Records shown START

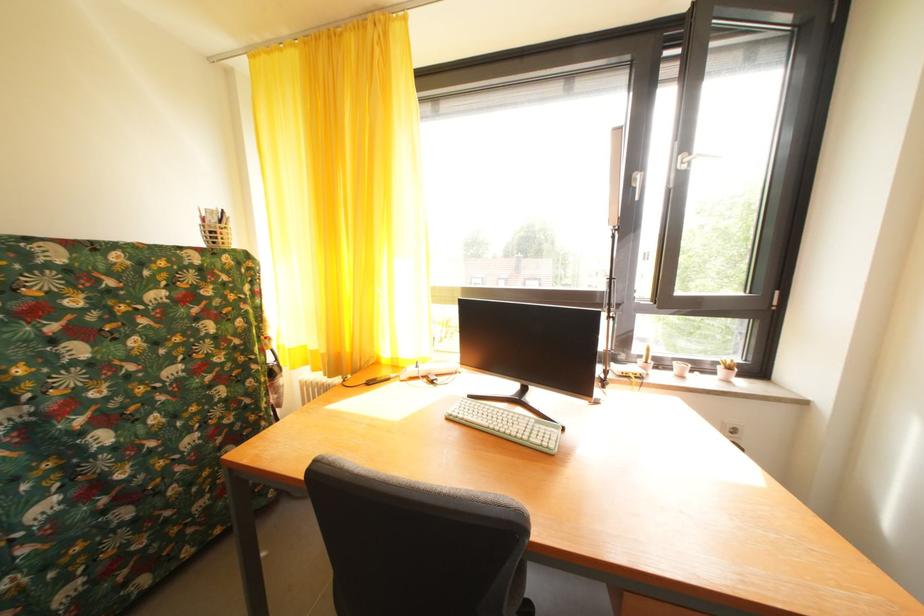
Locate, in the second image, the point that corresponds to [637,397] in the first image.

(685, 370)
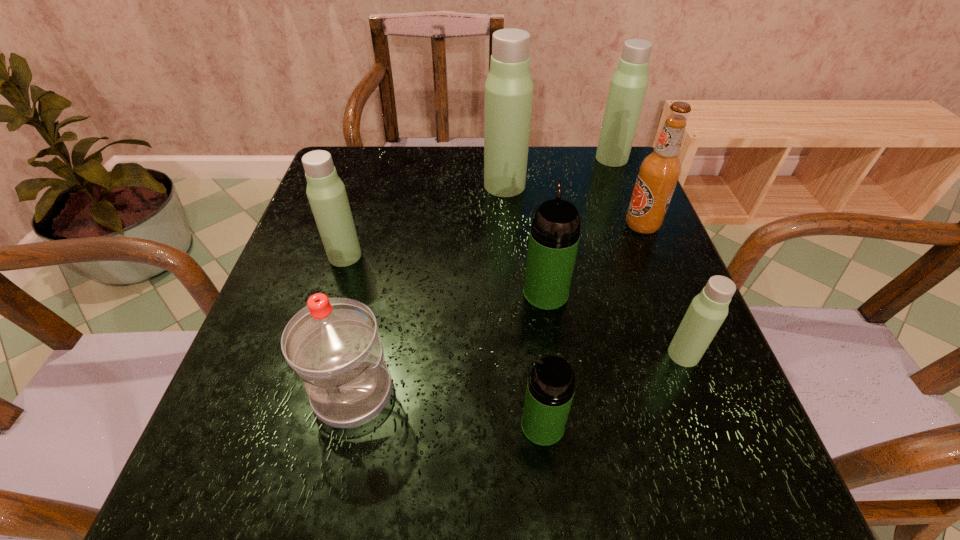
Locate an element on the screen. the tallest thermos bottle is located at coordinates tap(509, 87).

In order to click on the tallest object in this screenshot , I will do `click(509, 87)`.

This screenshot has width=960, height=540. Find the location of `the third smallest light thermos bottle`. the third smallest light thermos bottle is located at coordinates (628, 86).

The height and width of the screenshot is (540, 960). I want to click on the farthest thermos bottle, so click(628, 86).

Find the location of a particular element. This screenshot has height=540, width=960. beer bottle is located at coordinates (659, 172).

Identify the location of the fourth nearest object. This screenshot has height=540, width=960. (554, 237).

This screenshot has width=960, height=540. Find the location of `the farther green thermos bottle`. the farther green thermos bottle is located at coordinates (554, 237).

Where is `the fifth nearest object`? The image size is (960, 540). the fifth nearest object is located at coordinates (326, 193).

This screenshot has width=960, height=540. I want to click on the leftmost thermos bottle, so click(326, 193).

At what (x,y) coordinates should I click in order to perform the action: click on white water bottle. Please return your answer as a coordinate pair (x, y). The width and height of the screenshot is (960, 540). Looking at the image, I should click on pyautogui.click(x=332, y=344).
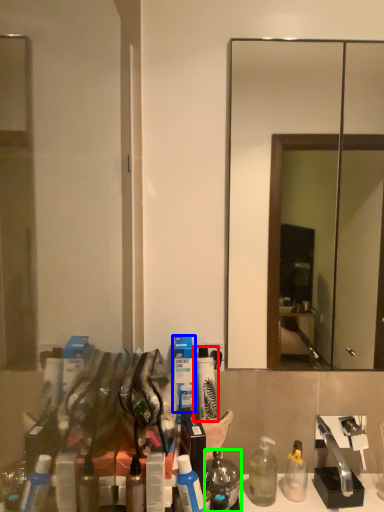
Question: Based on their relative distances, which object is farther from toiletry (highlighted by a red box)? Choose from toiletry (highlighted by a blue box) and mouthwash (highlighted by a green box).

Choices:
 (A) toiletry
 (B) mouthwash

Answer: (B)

Records shown END
Records shown START

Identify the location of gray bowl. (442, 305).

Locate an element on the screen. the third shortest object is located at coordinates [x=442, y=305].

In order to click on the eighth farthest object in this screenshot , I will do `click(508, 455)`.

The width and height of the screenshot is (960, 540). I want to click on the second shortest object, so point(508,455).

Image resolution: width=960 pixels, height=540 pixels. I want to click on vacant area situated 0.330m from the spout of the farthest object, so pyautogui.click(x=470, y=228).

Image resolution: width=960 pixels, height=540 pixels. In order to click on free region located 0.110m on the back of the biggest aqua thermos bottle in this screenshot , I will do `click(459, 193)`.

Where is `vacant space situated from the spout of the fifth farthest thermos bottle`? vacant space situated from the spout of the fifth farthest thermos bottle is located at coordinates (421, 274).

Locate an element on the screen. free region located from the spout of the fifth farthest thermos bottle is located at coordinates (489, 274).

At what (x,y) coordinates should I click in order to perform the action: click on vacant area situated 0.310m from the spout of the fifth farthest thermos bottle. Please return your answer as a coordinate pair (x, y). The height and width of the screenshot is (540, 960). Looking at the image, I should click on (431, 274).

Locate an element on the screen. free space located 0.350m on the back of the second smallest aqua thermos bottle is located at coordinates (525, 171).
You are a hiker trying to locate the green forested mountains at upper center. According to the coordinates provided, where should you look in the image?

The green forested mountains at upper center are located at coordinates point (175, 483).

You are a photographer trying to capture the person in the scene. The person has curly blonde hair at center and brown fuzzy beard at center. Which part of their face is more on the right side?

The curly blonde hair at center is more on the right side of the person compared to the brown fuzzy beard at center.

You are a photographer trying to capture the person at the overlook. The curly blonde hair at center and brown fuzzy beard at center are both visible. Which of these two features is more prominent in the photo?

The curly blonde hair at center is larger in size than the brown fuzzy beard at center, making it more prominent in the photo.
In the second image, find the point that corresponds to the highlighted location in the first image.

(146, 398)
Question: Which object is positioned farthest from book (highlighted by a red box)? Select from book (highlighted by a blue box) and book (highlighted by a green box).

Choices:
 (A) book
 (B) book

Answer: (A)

Records shown END

• **Work order**
Swap "thermos bottle" for "flask" in everything from the line containing "coordinates (554, 237)." down to the line containing "Answer: (B)", and give those lines again with nothing else changed. Leave the pictures out.

• **Completed task**
This screenshot has width=960, height=540. Find the location of `the farther green flask`. the farther green flask is located at coordinates (554, 237).

Where is `the fifth nearest object`? The image size is (960, 540). the fifth nearest object is located at coordinates (326, 193).

This screenshot has width=960, height=540. I want to click on the leftmost flask, so click(326, 193).

At what (x,y) coordinates should I click in order to perform the action: click on white water bottle. Please return your answer as a coordinate pair (x, y). The width and height of the screenshot is (960, 540). Looking at the image, I should click on pyautogui.click(x=332, y=344).
Question: Based on their relative distances, which object is farther from toiletry (highlighted by a red box)? Choose from toiletry (highlighted by a blue box) and mouthwash (highlighted by a green box).

Choices:
 (A) toiletry
 (B) mouthwash

Answer: (B)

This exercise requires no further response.